- _Instruction_
Copy each of the following records word for word, keeping every line as it is.

- _Dataset_
══════════

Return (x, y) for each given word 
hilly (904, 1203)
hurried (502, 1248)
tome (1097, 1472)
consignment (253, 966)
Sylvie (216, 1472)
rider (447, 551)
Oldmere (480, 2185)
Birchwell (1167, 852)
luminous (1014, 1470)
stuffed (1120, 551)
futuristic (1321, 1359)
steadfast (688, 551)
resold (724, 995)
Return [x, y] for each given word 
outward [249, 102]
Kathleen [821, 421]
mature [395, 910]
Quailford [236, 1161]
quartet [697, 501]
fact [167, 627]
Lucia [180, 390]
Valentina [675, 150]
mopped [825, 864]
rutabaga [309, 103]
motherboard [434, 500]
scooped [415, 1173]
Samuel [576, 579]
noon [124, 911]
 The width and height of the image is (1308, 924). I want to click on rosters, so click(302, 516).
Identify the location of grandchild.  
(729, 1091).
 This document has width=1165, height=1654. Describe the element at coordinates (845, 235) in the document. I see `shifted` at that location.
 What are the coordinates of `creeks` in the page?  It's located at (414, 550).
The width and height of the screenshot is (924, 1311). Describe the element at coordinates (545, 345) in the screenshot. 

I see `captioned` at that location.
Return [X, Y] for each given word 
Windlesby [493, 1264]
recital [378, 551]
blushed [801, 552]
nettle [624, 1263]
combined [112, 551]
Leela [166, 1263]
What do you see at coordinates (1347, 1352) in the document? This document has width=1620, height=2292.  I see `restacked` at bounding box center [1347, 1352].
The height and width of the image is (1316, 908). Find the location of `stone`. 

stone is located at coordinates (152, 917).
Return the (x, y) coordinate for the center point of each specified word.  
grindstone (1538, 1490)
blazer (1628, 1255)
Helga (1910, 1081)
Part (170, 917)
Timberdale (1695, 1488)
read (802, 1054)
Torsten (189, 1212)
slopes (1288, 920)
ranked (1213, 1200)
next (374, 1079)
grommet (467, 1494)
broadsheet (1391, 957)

══════════

- _Result for this exercise_
Return (x, y) for each given word 
hilly (904, 1203)
hurried (502, 1248)
tome (1097, 1472)
consignment (253, 966)
Sylvie (216, 1472)
rider (447, 551)
Oldmere (480, 2185)
Birchwell (1167, 852)
luminous (1014, 1470)
stuffed (1120, 551)
futuristic (1321, 1359)
steadfast (688, 551)
resold (724, 995)
Return [x, y] for each given word 
outward [249, 102]
Kathleen [821, 421]
mature [395, 910]
Quailford [236, 1161]
quartet [697, 501]
fact [167, 627]
Lucia [180, 390]
Valentina [675, 150]
mopped [825, 864]
rutabaga [309, 103]
motherboard [434, 500]
scooped [415, 1173]
Samuel [576, 579]
noon [124, 911]
 The width and height of the image is (1308, 924). I want to click on rosters, so click(302, 516).
Identify the location of grandchild.  
(729, 1091).
 This document has width=1165, height=1654. Describe the element at coordinates (845, 235) in the document. I see `shifted` at that location.
 What are the coordinates of `creeks` in the page?  It's located at (414, 550).
The width and height of the screenshot is (924, 1311). Describe the element at coordinates (545, 345) in the screenshot. 

I see `captioned` at that location.
Return [X, Y] for each given word 
Windlesby [493, 1264]
recital [378, 551]
blushed [801, 552]
nettle [624, 1263]
combined [112, 551]
Leela [166, 1263]
What do you see at coordinates (1347, 1352) in the document? This document has width=1620, height=2292.  I see `restacked` at bounding box center [1347, 1352].
The height and width of the image is (1316, 908). Find the location of `stone`. 

stone is located at coordinates (152, 917).
Return the (x, y) coordinate for the center point of each specified word.  
grindstone (1538, 1490)
blazer (1628, 1255)
Helga (1910, 1081)
Part (170, 917)
Timberdale (1695, 1488)
read (802, 1054)
Torsten (189, 1212)
slopes (1288, 920)
ranked (1213, 1200)
next (374, 1079)
grommet (467, 1494)
broadsheet (1391, 957)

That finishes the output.